**What is expected:** Give back every line of the material below that has the string "triangle".

**Records shown:**

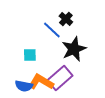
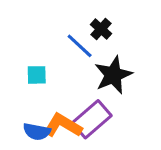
cyan square: (30, 55) -> (37, 75), moved

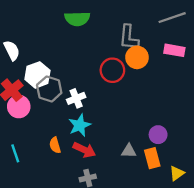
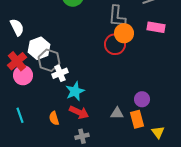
red circle: (112, 70) -> (115, 44), moved
white cross: (76, 98) -> (60, 73), moved
orange semicircle: (55, 145) -> (54, 118), moved
yellow triangle: (177, 173) -> (158, 132), turned -32

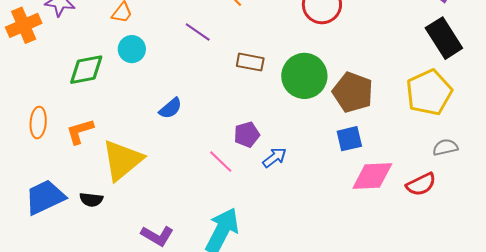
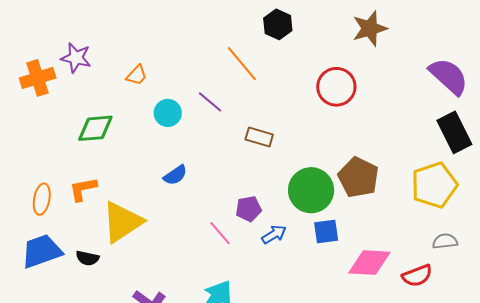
cyan circle: (132, 49) -> (168, 113), moved
green circle: (304, 76) -> (311, 190), moved
orange ellipse: (38, 122) -> (42, 199), moved
blue square: (349, 139) -> (326, 232), moved

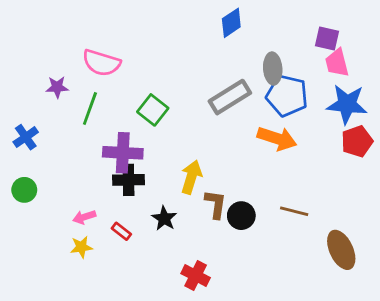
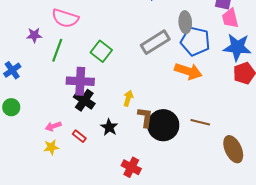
yellow arrow: (191, 177) -> (128, 98), size x0.7
black cross: (129, 180) -> (84, 100), turned 35
black circle: (241, 216) -> (163, 125), size x1.6

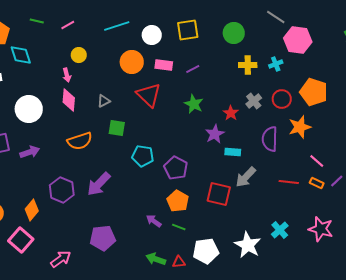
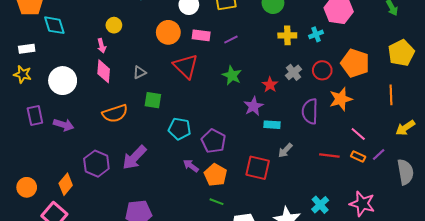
purple arrow: (30, 152) -> (64, 125), turned 36
gray arrow: (246, 177) -> (285, 150), size x0.7
purple arrow: (154, 221) -> (191, 166), moved

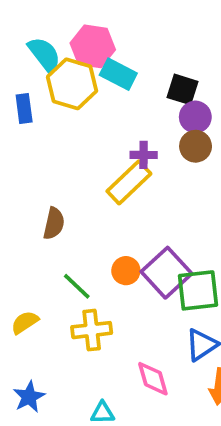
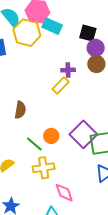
yellow rectangle: (129, 182) -> (61, 86), size x0.7
orange circle: (126, 271) -> (51, 136), moved
pink diamond: (153, 379) -> (64, 193), moved

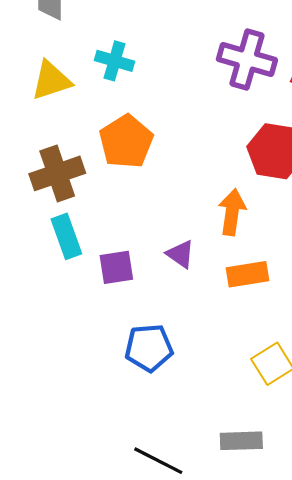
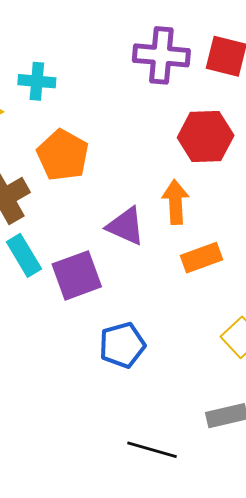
purple triangle: (180, 254) -> (126, 226), moved, size x1.4
purple square: (116, 267) -> (77, 275), size x1.4

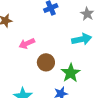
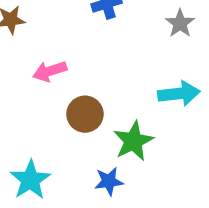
cyan arrow: (82, 39) -> (179, 94), moved

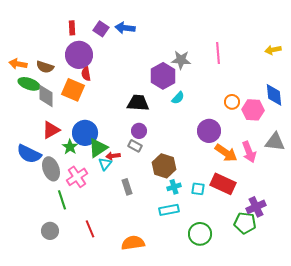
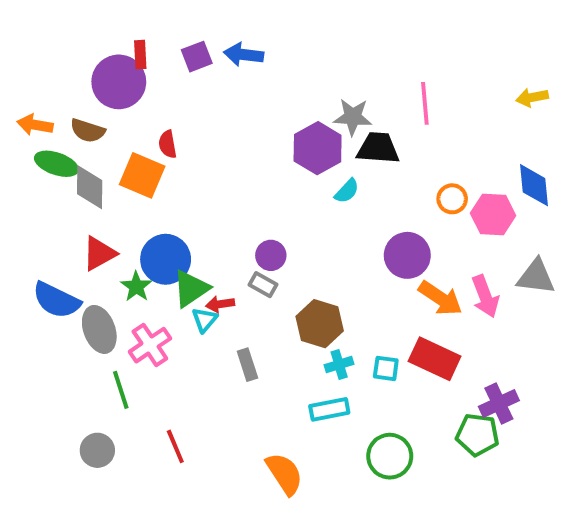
purple square: (101, 29) -> (197, 57), turned 35
purple circle: (79, 55) -> (119, 82), moved
black trapezoid: (138, 103) -> (378, 148), moved
orange semicircle: (133, 243) -> (284, 474), moved, turned 65

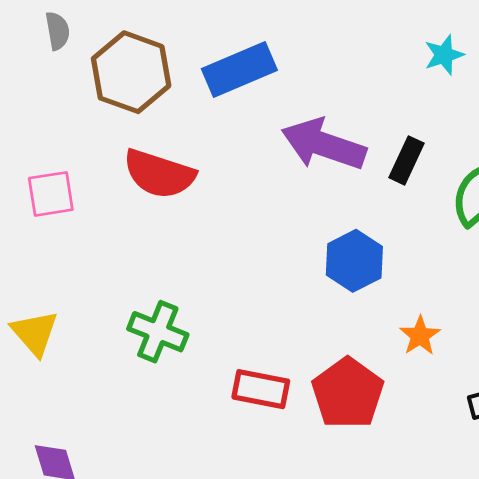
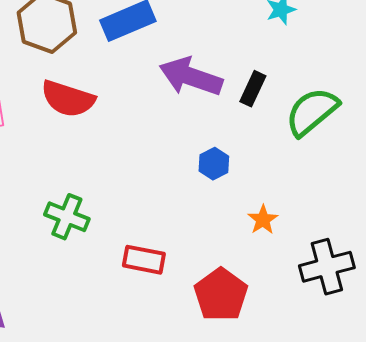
blue hexagon: (354, 261) -> (214, 164), size x0.7
red pentagon: (348, 393) -> (221, 295), moved

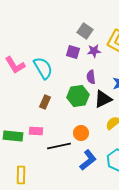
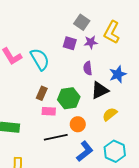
green hexagon: (78, 96) -> (69, 98), moved
pink rectangle: (36, 131) -> (49, 111), moved

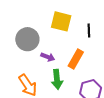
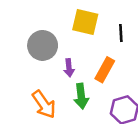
purple arrow: (48, 57) -> (69, 68), turned 64

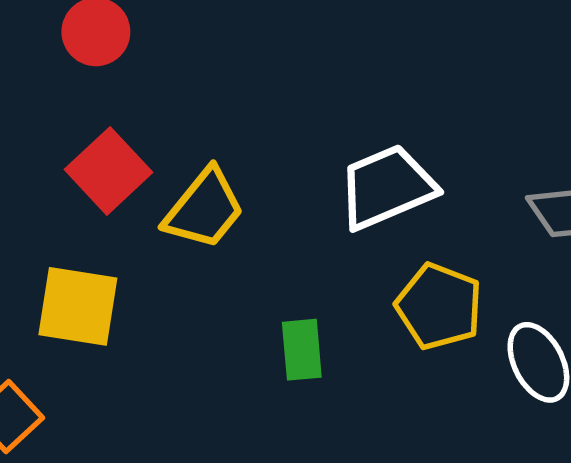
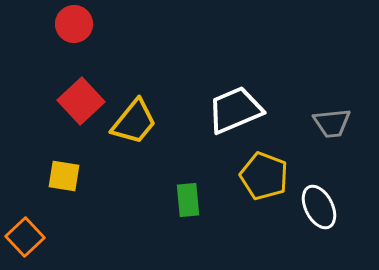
yellow square: (78, 306) -> (64, 176), size x0.7

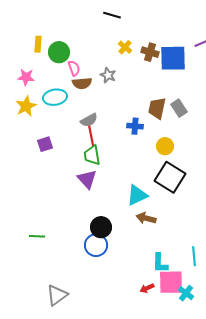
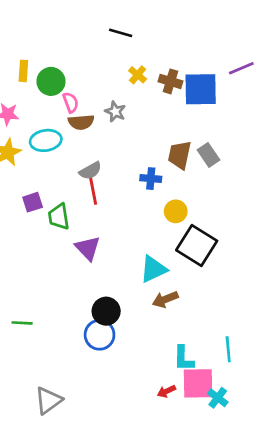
yellow circle: (165, 146) -> (176, 211), moved
green trapezoid: (92, 155) -> (59, 217), moved
brown arrow: (146, 218) -> (165, 299), turned -36

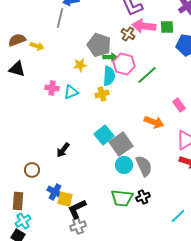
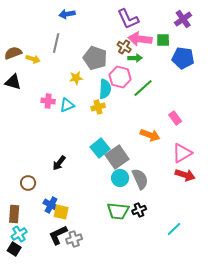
gray line: (60, 18) -> (56, 43), moved
green arrow: (110, 57) -> (135, 58), moved
black L-shape: (77, 209) -> (58, 235), moved

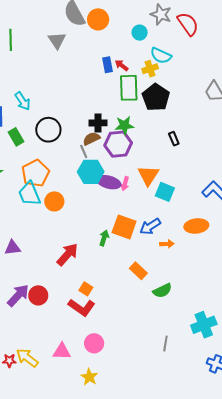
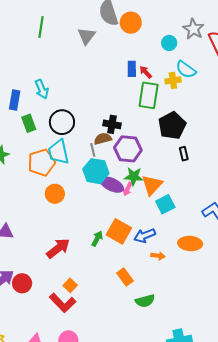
black pentagon: (156, 97) -> (172, 126), moved
green star: (124, 125) -> (134, 176), moved
cyan square: (165, 192) -> (165, 204), turned 30
cyan trapezoid: (29, 194) -> (58, 152), moved

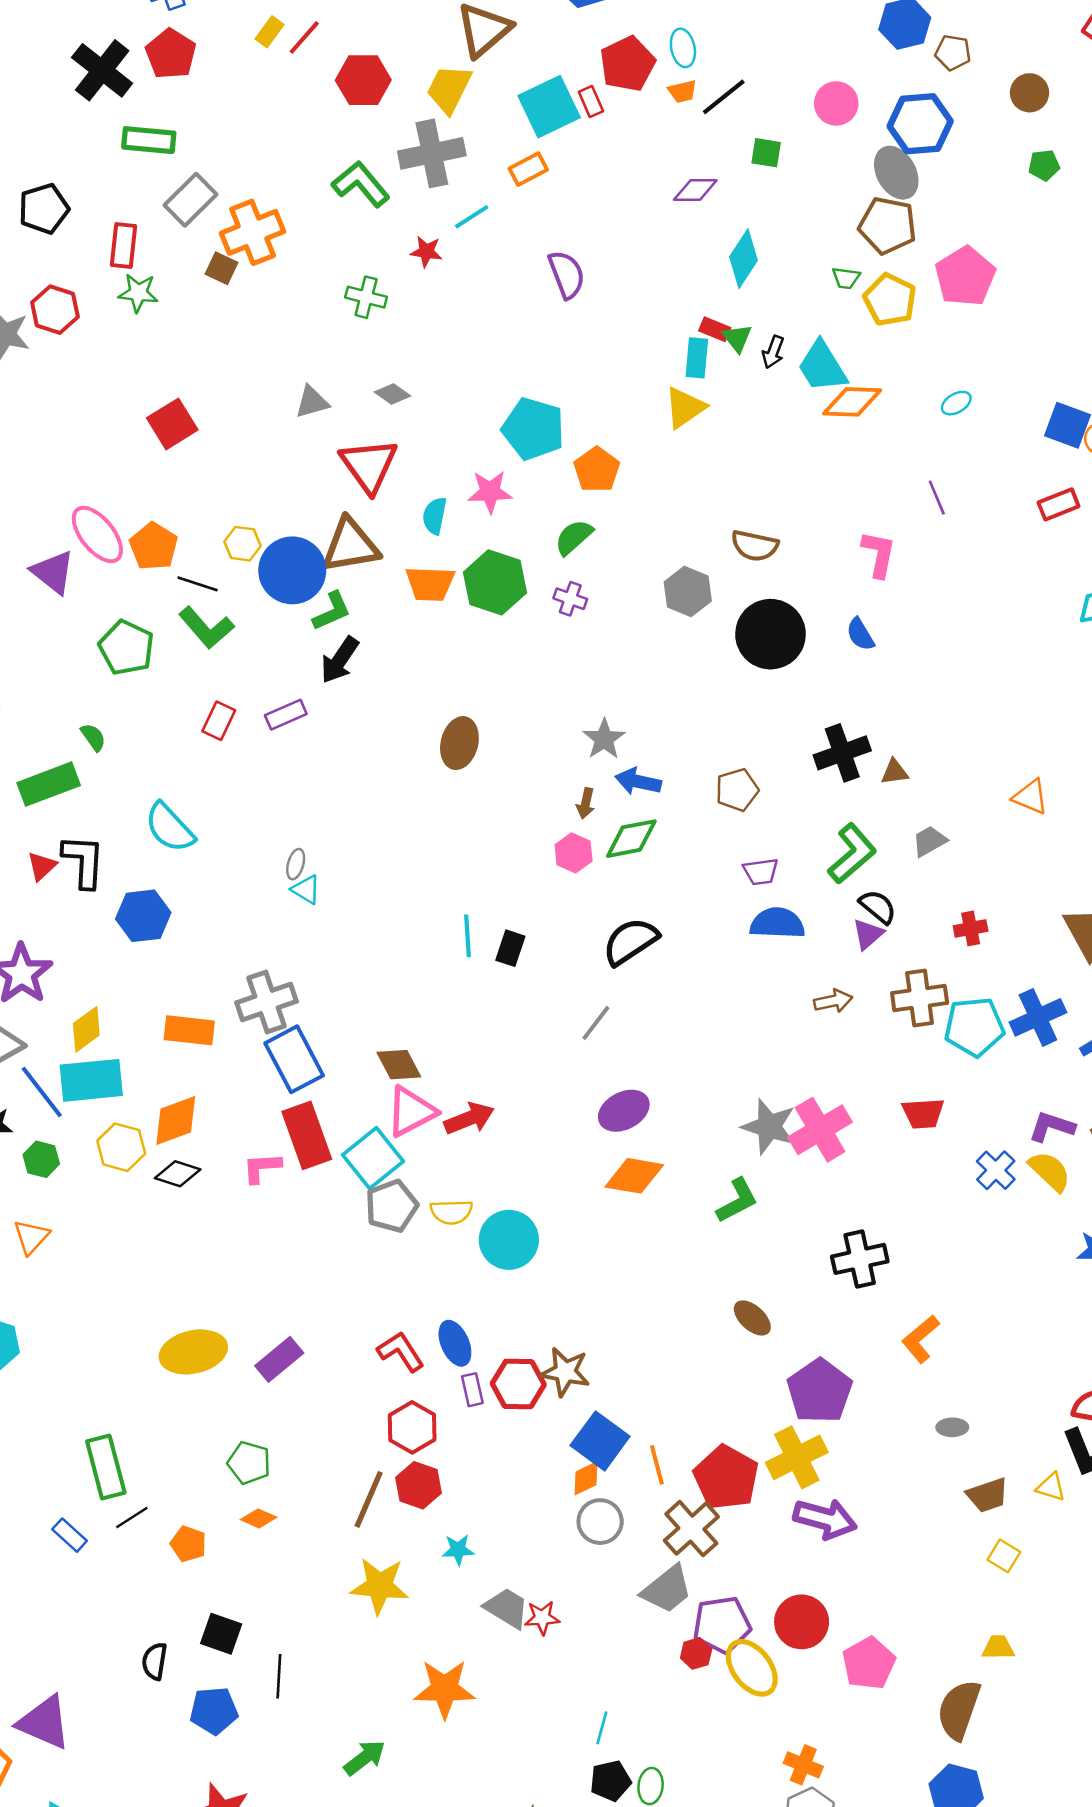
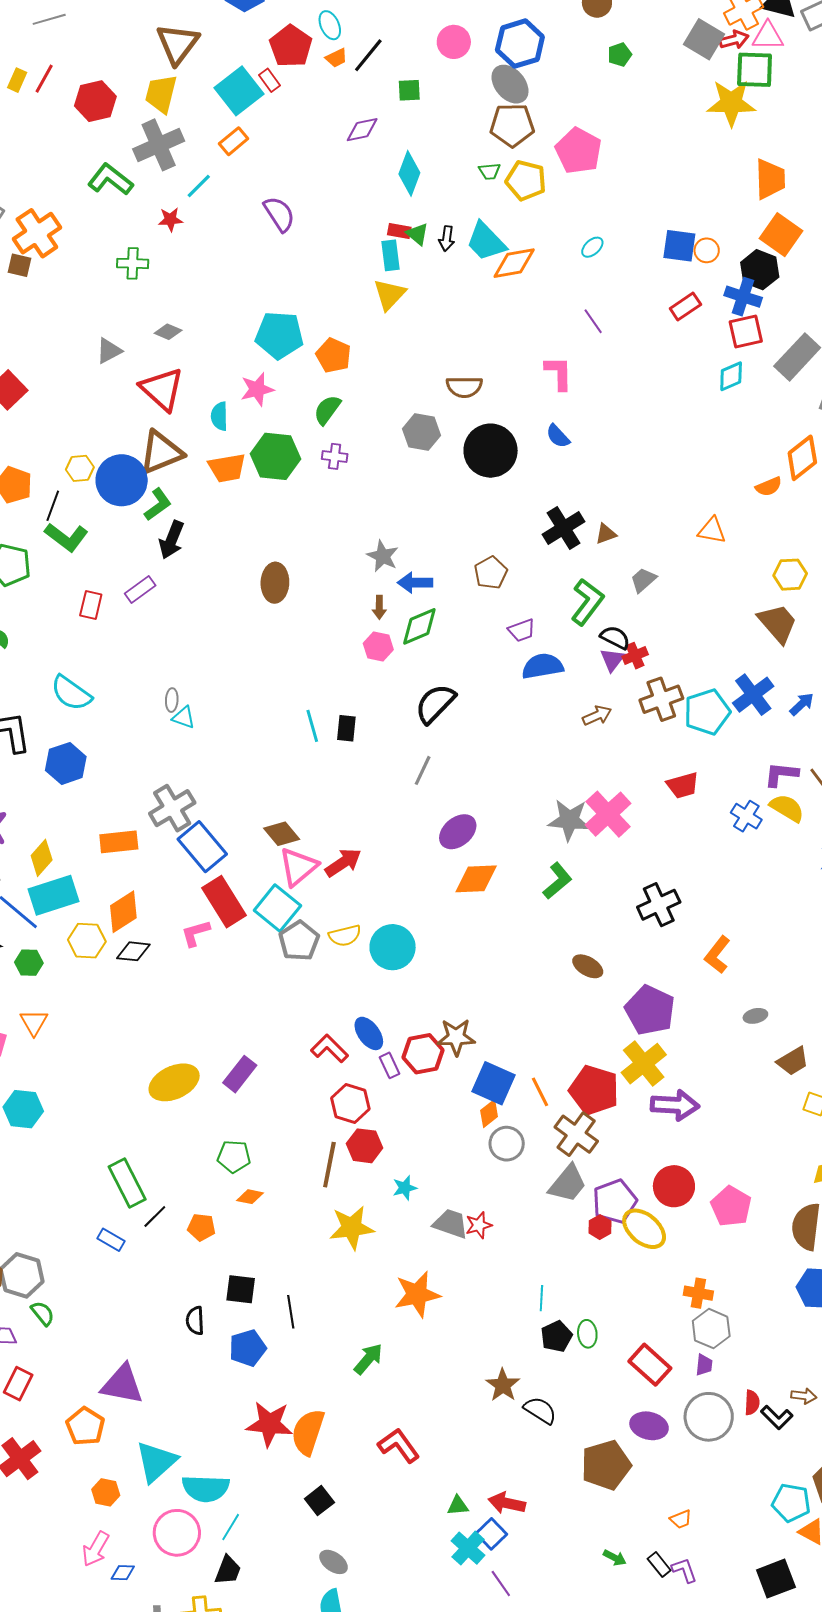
black line: (198, 584) -> (53, 506), turned -76
red cross: (971, 928) -> (635, 656), moved

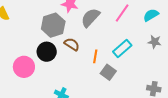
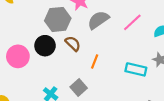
cyan rectangle: (122, 49) -> (136, 69), moved, turned 42
gray square: (108, 72) -> (79, 88), moved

**Result for this exercise:**
yellow triangle: (177, 173) -> (158, 132), turned -32
purple triangle: (180, 254) -> (126, 226), moved, size x1.4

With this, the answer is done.